Data supplied: Begin
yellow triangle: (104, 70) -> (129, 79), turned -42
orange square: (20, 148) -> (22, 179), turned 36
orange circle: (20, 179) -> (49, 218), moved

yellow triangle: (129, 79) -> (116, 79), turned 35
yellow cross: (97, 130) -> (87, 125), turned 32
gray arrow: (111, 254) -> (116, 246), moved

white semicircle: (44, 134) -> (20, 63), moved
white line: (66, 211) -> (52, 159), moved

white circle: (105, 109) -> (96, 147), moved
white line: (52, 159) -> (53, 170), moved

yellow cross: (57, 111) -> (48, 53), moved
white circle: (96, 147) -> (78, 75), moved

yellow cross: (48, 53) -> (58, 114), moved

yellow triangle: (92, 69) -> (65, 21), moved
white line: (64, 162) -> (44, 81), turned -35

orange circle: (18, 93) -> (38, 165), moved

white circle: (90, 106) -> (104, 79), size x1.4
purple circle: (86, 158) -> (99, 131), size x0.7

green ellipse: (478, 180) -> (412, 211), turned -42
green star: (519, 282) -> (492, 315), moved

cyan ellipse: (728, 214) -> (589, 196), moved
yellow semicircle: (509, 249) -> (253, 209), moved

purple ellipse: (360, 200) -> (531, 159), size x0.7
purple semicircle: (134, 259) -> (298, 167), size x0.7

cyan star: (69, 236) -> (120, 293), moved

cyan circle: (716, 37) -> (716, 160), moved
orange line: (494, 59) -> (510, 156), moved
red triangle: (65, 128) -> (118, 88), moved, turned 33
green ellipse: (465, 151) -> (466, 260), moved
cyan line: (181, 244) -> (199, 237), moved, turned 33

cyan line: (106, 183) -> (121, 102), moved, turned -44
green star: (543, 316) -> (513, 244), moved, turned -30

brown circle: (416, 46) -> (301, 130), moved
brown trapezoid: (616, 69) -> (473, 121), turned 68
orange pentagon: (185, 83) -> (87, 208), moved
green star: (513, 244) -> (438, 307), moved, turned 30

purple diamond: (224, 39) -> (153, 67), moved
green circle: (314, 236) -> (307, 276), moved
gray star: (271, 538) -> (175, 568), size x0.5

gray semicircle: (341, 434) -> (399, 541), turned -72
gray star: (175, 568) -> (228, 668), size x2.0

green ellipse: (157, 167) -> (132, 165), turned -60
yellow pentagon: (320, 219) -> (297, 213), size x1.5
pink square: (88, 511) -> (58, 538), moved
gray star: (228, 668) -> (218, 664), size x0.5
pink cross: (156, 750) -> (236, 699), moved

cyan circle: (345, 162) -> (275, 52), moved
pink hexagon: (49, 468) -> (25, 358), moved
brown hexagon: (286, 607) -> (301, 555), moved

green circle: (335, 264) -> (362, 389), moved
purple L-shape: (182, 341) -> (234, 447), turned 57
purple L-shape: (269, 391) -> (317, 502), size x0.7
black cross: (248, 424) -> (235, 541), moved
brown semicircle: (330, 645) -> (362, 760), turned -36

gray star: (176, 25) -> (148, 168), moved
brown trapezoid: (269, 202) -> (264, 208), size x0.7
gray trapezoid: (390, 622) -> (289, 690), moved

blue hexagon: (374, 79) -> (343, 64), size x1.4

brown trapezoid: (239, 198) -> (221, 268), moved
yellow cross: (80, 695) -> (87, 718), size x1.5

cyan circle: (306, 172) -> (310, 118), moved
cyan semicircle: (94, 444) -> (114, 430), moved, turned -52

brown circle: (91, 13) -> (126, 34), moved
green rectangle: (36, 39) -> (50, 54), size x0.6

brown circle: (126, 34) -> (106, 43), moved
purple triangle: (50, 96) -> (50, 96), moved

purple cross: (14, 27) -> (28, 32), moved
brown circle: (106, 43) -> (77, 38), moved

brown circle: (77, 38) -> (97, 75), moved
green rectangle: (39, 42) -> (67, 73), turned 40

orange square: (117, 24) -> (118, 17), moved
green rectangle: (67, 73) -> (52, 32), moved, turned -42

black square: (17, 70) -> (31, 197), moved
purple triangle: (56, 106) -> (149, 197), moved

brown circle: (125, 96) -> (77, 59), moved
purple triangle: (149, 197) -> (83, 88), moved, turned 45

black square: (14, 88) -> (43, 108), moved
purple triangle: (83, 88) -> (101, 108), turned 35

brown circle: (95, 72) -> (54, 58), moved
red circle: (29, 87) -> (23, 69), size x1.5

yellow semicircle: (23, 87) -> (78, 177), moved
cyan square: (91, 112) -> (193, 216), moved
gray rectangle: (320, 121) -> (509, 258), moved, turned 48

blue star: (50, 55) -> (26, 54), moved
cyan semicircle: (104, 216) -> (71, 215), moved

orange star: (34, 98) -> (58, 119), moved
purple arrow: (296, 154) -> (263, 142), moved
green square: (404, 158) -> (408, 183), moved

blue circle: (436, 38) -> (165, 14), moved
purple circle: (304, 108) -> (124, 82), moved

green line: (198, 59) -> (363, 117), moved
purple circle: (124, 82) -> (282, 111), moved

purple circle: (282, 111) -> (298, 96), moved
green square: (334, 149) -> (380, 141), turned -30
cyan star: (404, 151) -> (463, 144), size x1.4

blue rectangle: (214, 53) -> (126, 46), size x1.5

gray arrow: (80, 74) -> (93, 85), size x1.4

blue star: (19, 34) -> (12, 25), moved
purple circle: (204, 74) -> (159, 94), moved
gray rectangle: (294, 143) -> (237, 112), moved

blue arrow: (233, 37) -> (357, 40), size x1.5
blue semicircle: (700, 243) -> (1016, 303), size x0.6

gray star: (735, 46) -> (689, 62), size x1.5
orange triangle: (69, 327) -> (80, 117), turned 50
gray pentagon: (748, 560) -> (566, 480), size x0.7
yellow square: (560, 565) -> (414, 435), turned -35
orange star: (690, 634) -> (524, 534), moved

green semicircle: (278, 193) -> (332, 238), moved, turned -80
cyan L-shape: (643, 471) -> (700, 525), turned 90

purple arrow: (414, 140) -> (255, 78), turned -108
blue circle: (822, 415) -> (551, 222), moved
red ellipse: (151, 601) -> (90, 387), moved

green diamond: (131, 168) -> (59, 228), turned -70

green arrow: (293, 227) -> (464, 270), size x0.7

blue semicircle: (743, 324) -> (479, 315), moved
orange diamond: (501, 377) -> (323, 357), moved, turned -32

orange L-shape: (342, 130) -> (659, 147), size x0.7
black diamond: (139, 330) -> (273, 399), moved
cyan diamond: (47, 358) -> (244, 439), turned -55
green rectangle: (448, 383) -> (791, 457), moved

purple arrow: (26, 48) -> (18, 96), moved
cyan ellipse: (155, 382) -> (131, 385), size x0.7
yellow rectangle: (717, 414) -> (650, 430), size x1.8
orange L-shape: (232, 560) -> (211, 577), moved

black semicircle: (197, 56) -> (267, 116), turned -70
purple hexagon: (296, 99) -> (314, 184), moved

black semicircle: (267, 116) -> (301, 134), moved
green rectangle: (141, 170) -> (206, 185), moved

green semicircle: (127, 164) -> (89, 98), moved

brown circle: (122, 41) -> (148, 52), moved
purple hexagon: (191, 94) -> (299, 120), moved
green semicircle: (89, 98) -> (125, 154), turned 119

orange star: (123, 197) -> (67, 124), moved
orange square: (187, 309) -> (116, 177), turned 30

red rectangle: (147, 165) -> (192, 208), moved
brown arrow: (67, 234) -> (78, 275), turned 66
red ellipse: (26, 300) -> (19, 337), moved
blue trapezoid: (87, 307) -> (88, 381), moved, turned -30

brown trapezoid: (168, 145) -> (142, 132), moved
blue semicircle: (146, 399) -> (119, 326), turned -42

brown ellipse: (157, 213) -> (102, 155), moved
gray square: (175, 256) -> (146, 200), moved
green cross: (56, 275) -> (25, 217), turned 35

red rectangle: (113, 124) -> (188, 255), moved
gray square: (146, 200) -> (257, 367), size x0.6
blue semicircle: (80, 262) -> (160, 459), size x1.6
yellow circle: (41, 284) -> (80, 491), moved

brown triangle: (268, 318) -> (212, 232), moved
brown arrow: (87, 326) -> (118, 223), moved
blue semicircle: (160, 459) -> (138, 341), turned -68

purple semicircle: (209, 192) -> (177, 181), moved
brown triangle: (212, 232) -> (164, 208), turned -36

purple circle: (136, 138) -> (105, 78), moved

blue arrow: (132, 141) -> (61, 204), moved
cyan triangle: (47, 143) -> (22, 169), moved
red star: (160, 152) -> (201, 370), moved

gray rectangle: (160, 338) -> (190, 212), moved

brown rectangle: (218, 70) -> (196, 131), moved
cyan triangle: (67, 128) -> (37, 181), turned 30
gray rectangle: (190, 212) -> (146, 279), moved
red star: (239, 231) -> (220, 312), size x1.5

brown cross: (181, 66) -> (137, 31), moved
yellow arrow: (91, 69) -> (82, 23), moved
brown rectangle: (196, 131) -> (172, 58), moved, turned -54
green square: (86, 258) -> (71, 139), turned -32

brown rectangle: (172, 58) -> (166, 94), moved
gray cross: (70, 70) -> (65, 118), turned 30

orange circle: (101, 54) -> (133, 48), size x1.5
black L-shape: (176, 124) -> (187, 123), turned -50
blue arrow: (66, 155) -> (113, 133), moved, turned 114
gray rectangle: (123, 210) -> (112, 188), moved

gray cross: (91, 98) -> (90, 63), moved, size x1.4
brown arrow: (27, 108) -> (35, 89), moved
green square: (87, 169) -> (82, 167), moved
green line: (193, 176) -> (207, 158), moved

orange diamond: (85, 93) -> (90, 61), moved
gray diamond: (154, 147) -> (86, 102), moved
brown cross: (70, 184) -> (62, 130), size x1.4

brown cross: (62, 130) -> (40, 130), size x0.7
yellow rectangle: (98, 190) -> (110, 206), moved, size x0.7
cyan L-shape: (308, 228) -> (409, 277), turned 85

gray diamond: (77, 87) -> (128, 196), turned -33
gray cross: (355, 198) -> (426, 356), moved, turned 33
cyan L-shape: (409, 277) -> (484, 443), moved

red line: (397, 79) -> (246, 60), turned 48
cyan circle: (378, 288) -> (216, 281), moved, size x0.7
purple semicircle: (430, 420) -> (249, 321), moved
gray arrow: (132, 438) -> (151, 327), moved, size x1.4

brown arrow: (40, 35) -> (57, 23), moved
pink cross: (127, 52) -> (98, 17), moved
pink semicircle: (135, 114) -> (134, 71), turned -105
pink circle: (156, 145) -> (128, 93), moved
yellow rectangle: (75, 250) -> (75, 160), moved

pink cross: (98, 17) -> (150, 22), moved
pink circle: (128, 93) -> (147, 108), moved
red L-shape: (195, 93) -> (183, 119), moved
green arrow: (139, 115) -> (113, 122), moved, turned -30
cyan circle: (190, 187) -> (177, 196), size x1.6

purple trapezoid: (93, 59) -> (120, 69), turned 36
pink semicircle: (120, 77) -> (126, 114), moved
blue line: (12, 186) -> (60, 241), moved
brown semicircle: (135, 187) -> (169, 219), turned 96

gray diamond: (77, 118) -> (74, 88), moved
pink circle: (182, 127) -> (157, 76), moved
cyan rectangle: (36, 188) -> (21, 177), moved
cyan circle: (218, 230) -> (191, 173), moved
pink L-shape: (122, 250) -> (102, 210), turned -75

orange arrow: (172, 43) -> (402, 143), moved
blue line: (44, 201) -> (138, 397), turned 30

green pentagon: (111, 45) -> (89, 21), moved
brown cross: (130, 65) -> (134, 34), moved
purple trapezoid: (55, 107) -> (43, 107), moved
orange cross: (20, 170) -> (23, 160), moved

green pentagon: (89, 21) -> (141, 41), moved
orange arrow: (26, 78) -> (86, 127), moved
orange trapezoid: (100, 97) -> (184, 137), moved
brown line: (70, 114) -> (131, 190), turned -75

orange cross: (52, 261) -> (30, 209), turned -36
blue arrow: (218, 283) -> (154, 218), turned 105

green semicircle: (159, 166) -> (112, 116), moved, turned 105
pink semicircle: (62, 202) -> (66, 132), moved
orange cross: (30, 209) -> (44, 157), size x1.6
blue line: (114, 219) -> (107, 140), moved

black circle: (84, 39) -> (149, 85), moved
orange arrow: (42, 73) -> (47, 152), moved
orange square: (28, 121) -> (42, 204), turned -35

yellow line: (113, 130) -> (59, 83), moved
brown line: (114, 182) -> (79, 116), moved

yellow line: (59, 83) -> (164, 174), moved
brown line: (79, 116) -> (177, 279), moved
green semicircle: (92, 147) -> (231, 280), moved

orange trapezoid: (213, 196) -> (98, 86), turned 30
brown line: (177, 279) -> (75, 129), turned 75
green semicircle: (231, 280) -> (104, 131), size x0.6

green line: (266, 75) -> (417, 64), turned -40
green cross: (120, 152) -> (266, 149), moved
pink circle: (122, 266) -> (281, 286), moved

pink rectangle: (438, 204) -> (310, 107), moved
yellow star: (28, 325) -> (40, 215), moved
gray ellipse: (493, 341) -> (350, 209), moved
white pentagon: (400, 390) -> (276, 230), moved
Data supplied: End
_What you need to do_
From the line with "yellow line: (59, 83) -> (164, 174), moved" to the final line of the data above, please reproduce every line exactly and add nothing.

_Result of the exercise_
yellow line: (59, 83) -> (164, 174), moved
brown line: (79, 116) -> (177, 279), moved
green semicircle: (92, 147) -> (231, 280), moved

orange trapezoid: (213, 196) -> (98, 86), turned 30
brown line: (177, 279) -> (75, 129), turned 75
green semicircle: (231, 280) -> (104, 131), size x0.6

green line: (266, 75) -> (417, 64), turned -40
green cross: (120, 152) -> (266, 149), moved
pink circle: (122, 266) -> (281, 286), moved

pink rectangle: (438, 204) -> (310, 107), moved
yellow star: (28, 325) -> (40, 215), moved
gray ellipse: (493, 341) -> (350, 209), moved
white pentagon: (400, 390) -> (276, 230), moved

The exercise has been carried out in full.